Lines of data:
----------
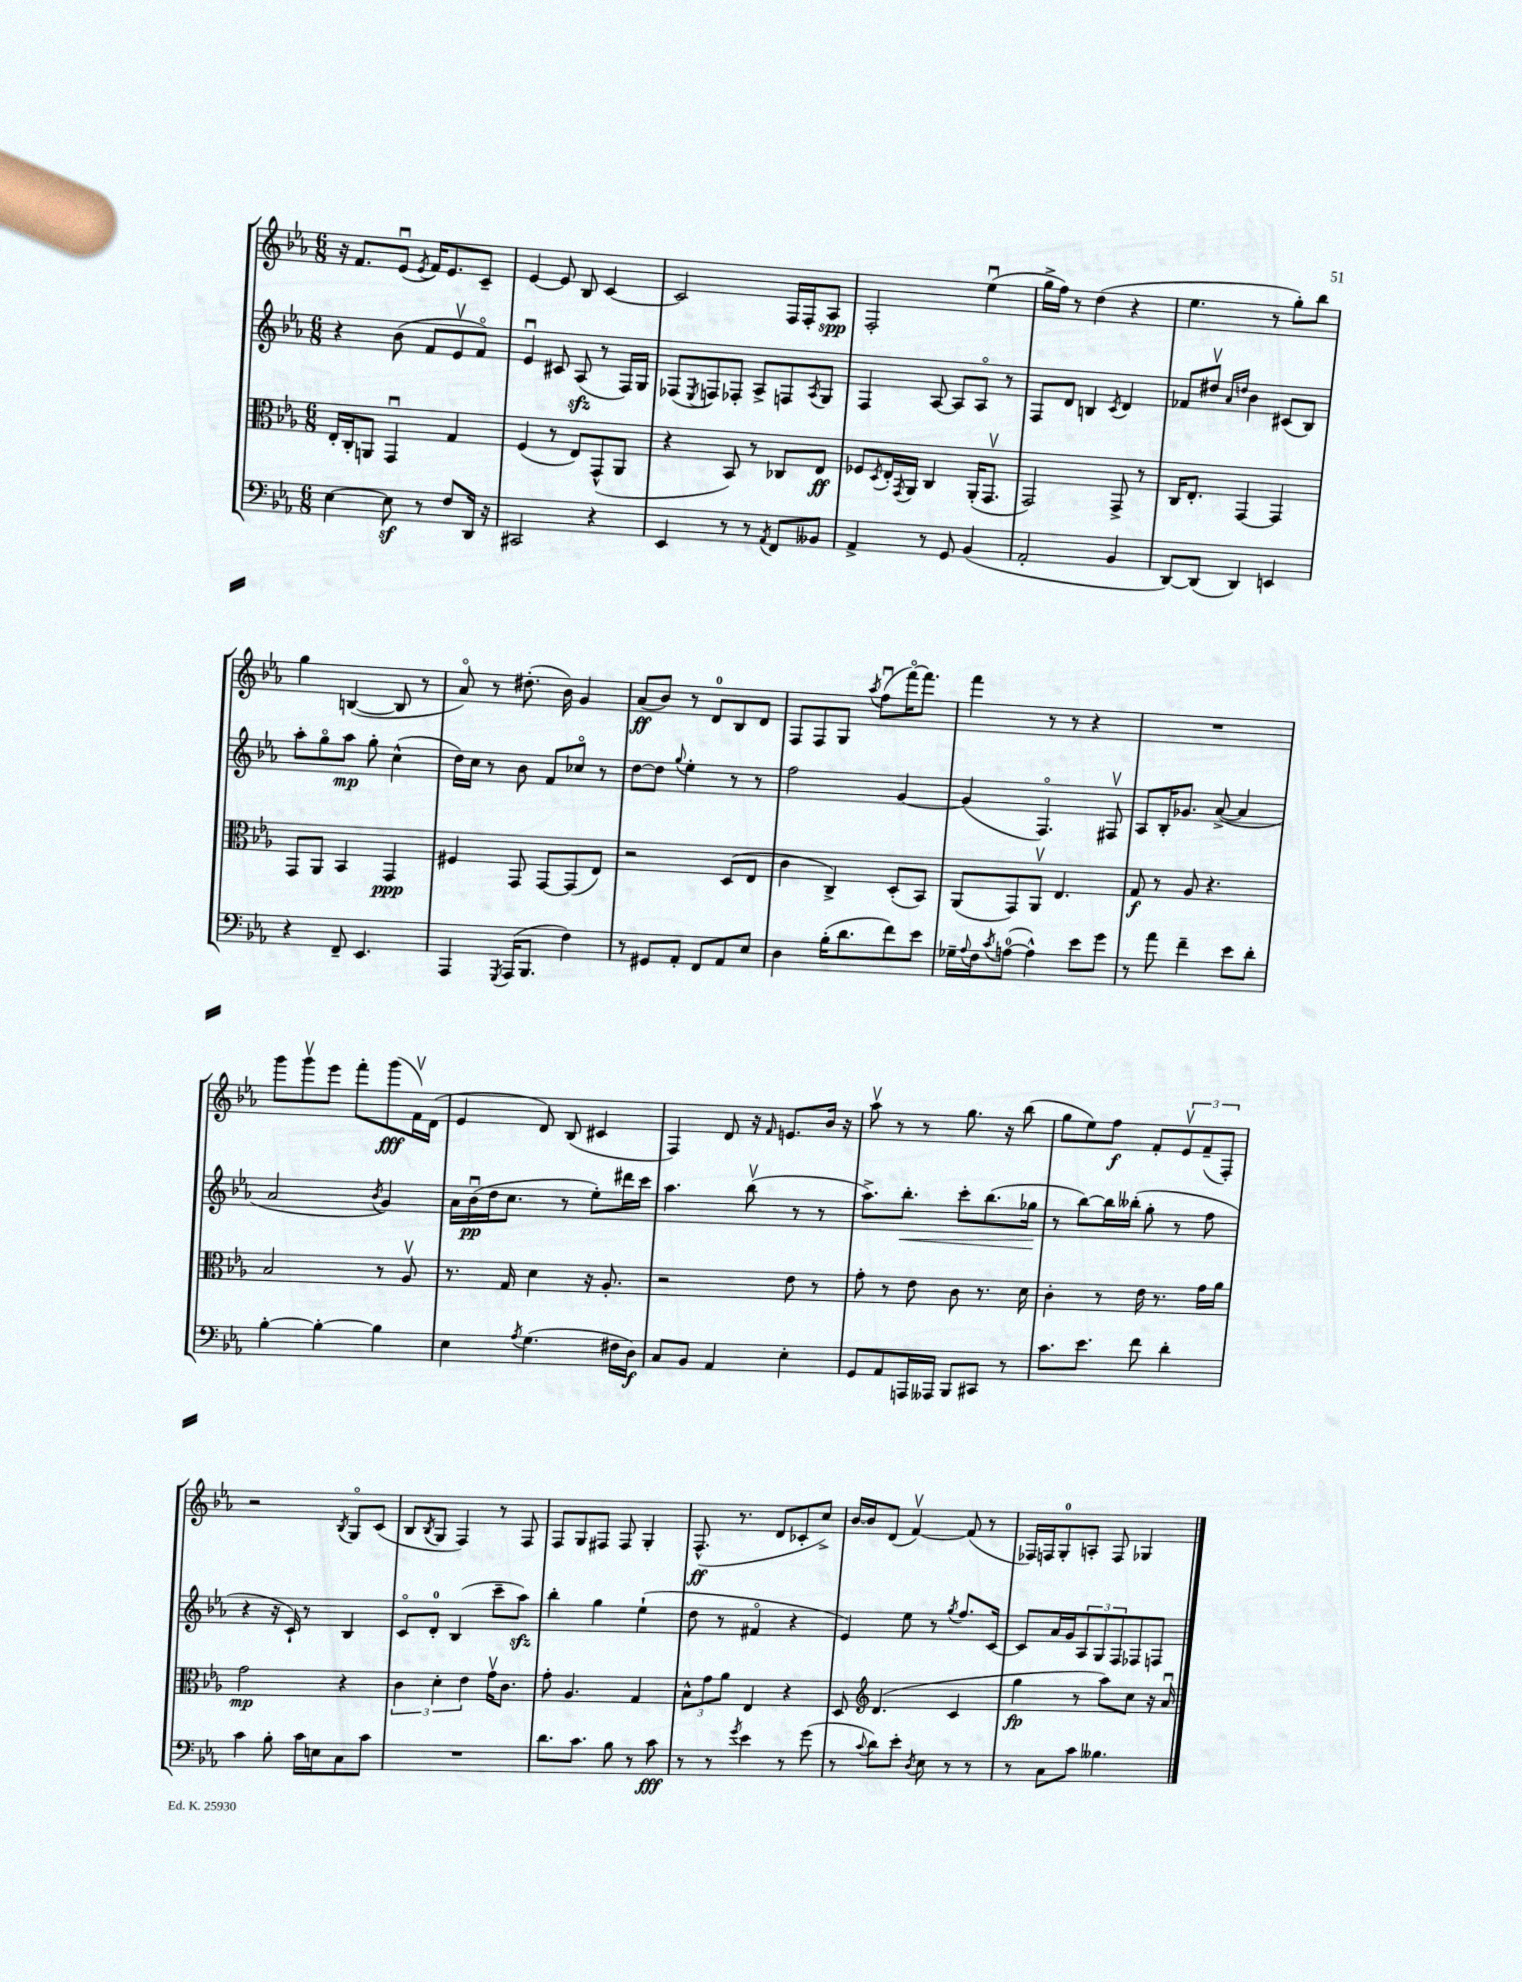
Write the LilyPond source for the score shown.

<<
\new StaffGroup <<
\new Staff = "s0" {
    \clef treble \key ees \major \numericTimeSignature \time 6/8
    r16 f'8. ees'8\downbow( \acciaccatura { ees'8 } f'16) ees'8. c'8-- |
    ees'4~ ees'8 bes8 c'4~ |
    c'2 f16 f16-. aes8\spp |
    f2-. ees''4\downbow( |
    g''16-> f''16) r8 d''4( r4 |
    ees''4. r8 g''8-.) bes''8 |
    g''4 b4~( b8 r8 |
    aes'8\flageolet) r8 dis''8.-.( bes'16) g'4 |
    aes'8\ff( bes'8) r8 d'8-0 bes8 d'8 |
    f8 f8 g8 \acciaccatura { aes''8 } f''8\downbow( f'''16~\flageolet) f'''8. |
    f'''4 r8 r8 r4 |
    R2. |
    g'''8 g'''8\upbow ees'''8 f'''8-. g'''8\fff( f'16\upbow) d'16( |
    ees'4 d'8) bes8( cis'4 |
    f4) d'8 r16 \grace { f'16 } e'8. bes'16 r16 |
    aes''8\upbow r8 r8 g''8. r16 bes''8( |
    g''8 ees''8) f''8\f f'8-. \tuplet 3/2 { ees'8\upbow f'8--( f8-.) } |
    r2 \acciaccatura { bes8 } g8\flageolet c'8( |
    bes8 \acciaccatura { bes8 } g8 f4) r8 f8 |
    f8 g8 fis8 fis8 g4-. |
    f8.-^\ff( r8. d'8 ces'8-. c''8->) |
    bes'16~ bes'16 d'8( f'4~\upbow) f'8( r8 |
    fes16) f16 g8-0-. a8-. f8 ges4 \bar "|." |
}
\new Staff = "s1" {
    \clef treble \key ees \major \numericTimeSignature \time 6/8
    r4 bes'8( f'8 ees'8\upbow f'8\flageolet) |
    ees'4\downbow cis'8 aes8\sfz( r8 f16) g16 |
    fes8( \acciaccatura { ees8 } f8) fes8-. aes8-> f8 \acciaccatura { aes8 } g8 |
    f4 aes8~ aes8 aes8\flageolet r8 |
    f8 d'8 b4 \acciaccatura { c'8 } d'4 |
    fes'8 dis''8\upbow \grace { aes'16 d''16 } bes'4 cis'8( bes8) |
    aes''8-. g''8\flageolet aes''8\mp g''8-. c''4-^( |
    d''16) c''16 r8 bes'8 f'8 ces''8\flageolet r8 |
    d''8~ d''8 \appoggiatura { g''8 } ees''4-. r8 r8 |
    f''2 g'4~ |
    g'4( f4.\flageolet) fis8\upbow |
    aes8 bes16-. ges'8. aes'8~->( aes'4 |
    aes'2 \acciaccatura { bes'8 } g'4) |
    aes'16 bes'16\downbow\pp( d''16 c''8. r8 ees''8-.) dis'''16 c'''16 |
    aes''4. bes''8\upbow( r8 r8 |
    aes''8.->) bes''8.-.\< c'''8-. bes''8.( ges''16\! |
    r8 bes''8~) bes''16 beses''16-.( g''8-. r8 f''8 |
    r4 r16 c'16-!) r8 bes4 |
    c'8\flageolet d'8-0-. bes4( c'''8-- aes''8\sfz) |
    bes''4-. g''4 ees''4-!( |
    d''8 r8 fis'4\flageolet r4 |
    ees'4) ees''8 r8 \acciaccatura { g''8 } f''8. c'16~ |
    c'8 aes'16 g'16 \tuplet 3/2 { aes8 g8 f8 } fes8 f8 \bar "|." |
}
\new Staff = "s2" {
    \clef alto \key ees \major \numericTimeSignature \time 6/8
    ees16-. c16-. a,8 g,4\downbow g4 |
    f4( r8 ees8) g,8-^( aes,8 |
    r4 bes,8) r8 ces8 ees8\ff |
    fes8 \acciaccatura { d8 } ees16-. \acciaccatura { g,8 } aes,16 c4 aes,16-.( g,8.\upbow |
    g,2) g,8-> r8 |
    c16 ees8.-. g,4~ g,4 |
    g,8 aes,8 bes,4 g,4\ppp |
    fis4 g,8 g,8~ g,8( ees8) |
    r2 d8( ees8 |
    c'4 c4->) d8-.( bes,8) |
    aes,8( g,8) aes,8\upbow ees4. |
    g8\f r8 aes8 r4. |
    bes2 r8 aes8\upbow |
    r8. g16 d'4 r16 aes8.-. |
    r2 ees'8 r8 |
    g'8-. r8 ees'8 c'8 r8. d'16 |
    c'4-. r8 ees'16 r8. g'16 aes'16 |
    g'2\mp r4 |
    \tuplet 3/2 { c'4 d'4-. ees'4 } g'16\upbow c'8. |
    g'8-. aes4. g4 |
    \tuplet 3/2 { bes8-^ g'8 aes'8 } ees4 r4 |
    d8 \clef treble d'4.( c'4 |
    g''4\fp r8 aes''8) c''8 r16 aes'16\downbow \bar "|." |
}
\new Staff = "s3" {
    \clef bass \key ees \major \numericTimeSignature \time 6/8
    ees4~ ees8\sf r8 f8 d,16 r16 |
    cis,2 r4 |
    ees,4 r8 r8 \acciaccatura { aes,8 } f,8 beses,8 |
    aes,4-> r8 g,8 bes,4( |
    aes,2-. bes,4 |
    d,8~) d,8( d,4) e,4 |
    r4 f,8-- ees,4. |
    aes,,4 \acciaccatura { g,,8 } aes,,16( bes,,8. f4) |
    r8 gis,8 aes,8-. f,8 aes,8 ees8 |
    d4 bes16-.( d'8. f'8) ees'8 |
    ges16-- \appoggiatura { aes8 } f16 \acciaccatura { c'8 } a8-0~( a4-^) ees'8 g'8 |
    r8 aes'8 f'4-- ees'8 d'8-. |
    bes4~-. bes4~-. bes4 |
    ees4 \acciaccatura { aes8 } g4.( fis16 d16\f) |
    c8 bes,8 aes,4 ees4-. |
    g,8 aes,8 a,,16 aeses,,16 bes,,8 cis,8 r8 |
    c'8. ees'8. f'8 d'4-. |
    c'4 bes8-. c'16 e16 c8 c'8 |
    R2. |
    d'8. c'8. bes8 r8 c'8\fff |
    r8 r8 \acciaccatura { g'8 } ees'4 r8 g'8( |
    r8 \appoggiatura { c'8 } d'8) ees'8-. \acciaccatura { d8 } ees8 r8 r8 |
    r8 c8 c'8 beses4. \bar "|." |
}
>>
>>
\layout { \context { \Score \remove "Bar_number_engraver" } }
----------
Stated problem
Count the lines of the data above that contain the string "upbow". Reply with the number only.

Answer
12